Say how many lines of these entries include the word "glasses", and answer with the number alone.

━━━━━ Provided material ━━━━━

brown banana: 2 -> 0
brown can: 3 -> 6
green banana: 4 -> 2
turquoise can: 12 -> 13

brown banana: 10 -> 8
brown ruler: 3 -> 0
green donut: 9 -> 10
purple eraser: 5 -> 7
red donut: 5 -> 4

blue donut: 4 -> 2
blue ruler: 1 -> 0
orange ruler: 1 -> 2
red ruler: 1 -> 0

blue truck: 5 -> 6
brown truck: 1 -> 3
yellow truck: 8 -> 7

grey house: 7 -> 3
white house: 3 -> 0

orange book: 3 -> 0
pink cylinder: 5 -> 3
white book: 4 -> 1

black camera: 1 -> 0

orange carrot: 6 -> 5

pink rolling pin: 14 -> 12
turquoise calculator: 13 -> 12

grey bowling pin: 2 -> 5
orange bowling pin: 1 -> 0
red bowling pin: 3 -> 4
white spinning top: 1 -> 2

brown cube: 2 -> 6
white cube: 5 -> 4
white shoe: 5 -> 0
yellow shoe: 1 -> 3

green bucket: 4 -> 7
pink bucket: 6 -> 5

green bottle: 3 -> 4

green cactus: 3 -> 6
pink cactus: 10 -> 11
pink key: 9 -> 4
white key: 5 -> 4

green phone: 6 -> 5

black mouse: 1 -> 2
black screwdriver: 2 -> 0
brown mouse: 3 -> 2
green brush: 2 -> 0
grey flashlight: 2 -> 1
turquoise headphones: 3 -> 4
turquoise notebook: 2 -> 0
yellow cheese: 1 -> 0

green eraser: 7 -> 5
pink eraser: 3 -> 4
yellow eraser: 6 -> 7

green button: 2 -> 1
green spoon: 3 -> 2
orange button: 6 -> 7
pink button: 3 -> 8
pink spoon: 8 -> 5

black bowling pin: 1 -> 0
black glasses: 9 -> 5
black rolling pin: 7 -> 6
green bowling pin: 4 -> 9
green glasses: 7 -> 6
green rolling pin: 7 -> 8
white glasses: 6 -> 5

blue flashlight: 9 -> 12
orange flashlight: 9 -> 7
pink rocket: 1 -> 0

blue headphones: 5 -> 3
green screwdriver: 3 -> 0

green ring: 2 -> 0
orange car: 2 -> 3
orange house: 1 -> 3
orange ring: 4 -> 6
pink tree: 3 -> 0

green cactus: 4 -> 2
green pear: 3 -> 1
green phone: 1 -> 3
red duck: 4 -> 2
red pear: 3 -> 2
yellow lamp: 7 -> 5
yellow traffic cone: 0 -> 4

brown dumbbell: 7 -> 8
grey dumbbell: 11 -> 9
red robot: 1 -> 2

━━━━━

## Exercise answer
3